▸ **Problem requirements**:
Using the listing below, retype exactly the lines starting at the one with "(250, 559) = (322, 477): pink" and ending at the one with "(313, 203) = (404, 202): yellow", and include both.

▸ **Data extracts**:
###

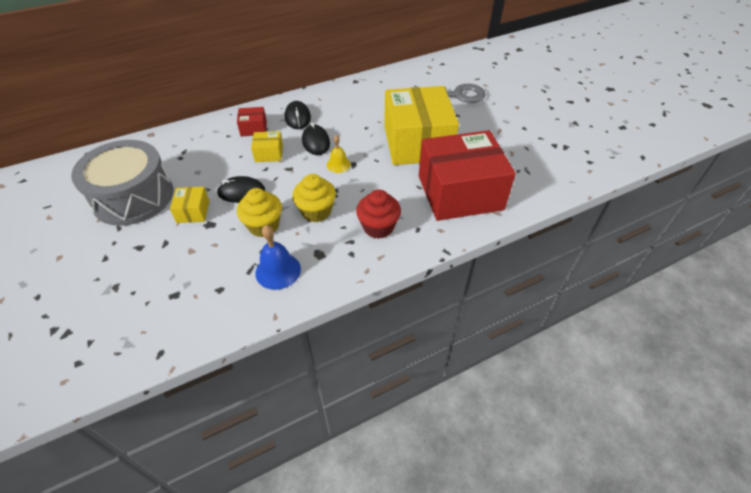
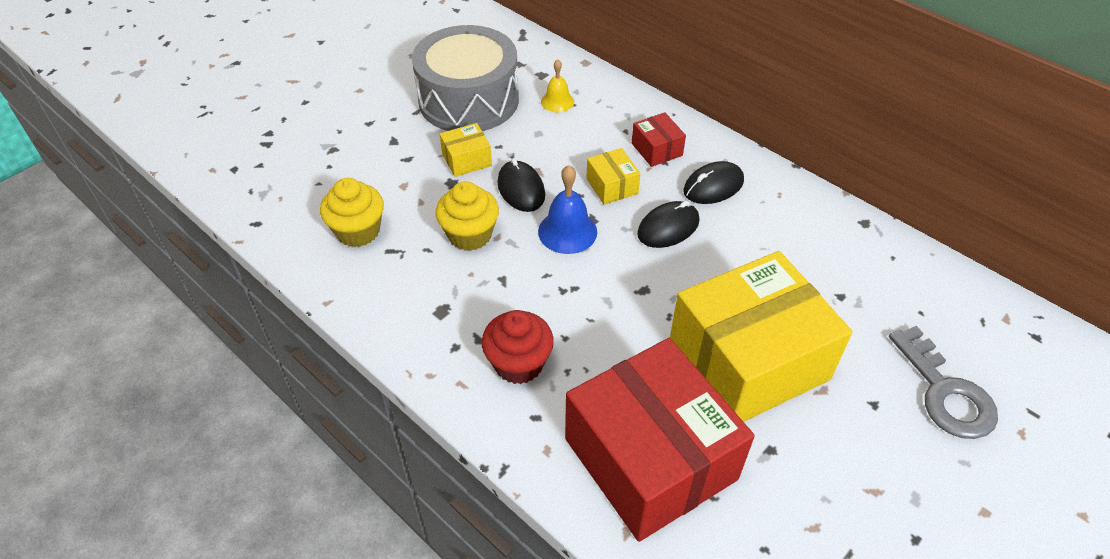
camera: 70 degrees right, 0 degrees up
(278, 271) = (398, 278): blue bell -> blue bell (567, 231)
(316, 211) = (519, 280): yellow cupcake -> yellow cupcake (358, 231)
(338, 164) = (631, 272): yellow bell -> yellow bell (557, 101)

###

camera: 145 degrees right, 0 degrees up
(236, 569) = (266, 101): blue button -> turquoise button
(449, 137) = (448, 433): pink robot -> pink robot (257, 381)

###

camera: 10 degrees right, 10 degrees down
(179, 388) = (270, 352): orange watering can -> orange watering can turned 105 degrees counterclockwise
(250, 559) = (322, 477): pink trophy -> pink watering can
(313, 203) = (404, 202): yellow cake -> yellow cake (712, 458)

###

▸ **Answer section**:
(250, 559) = (322, 477): pink trophy -> pink watering can
(313, 203) = (404, 202): yellow cake -> yellow cake (712, 458)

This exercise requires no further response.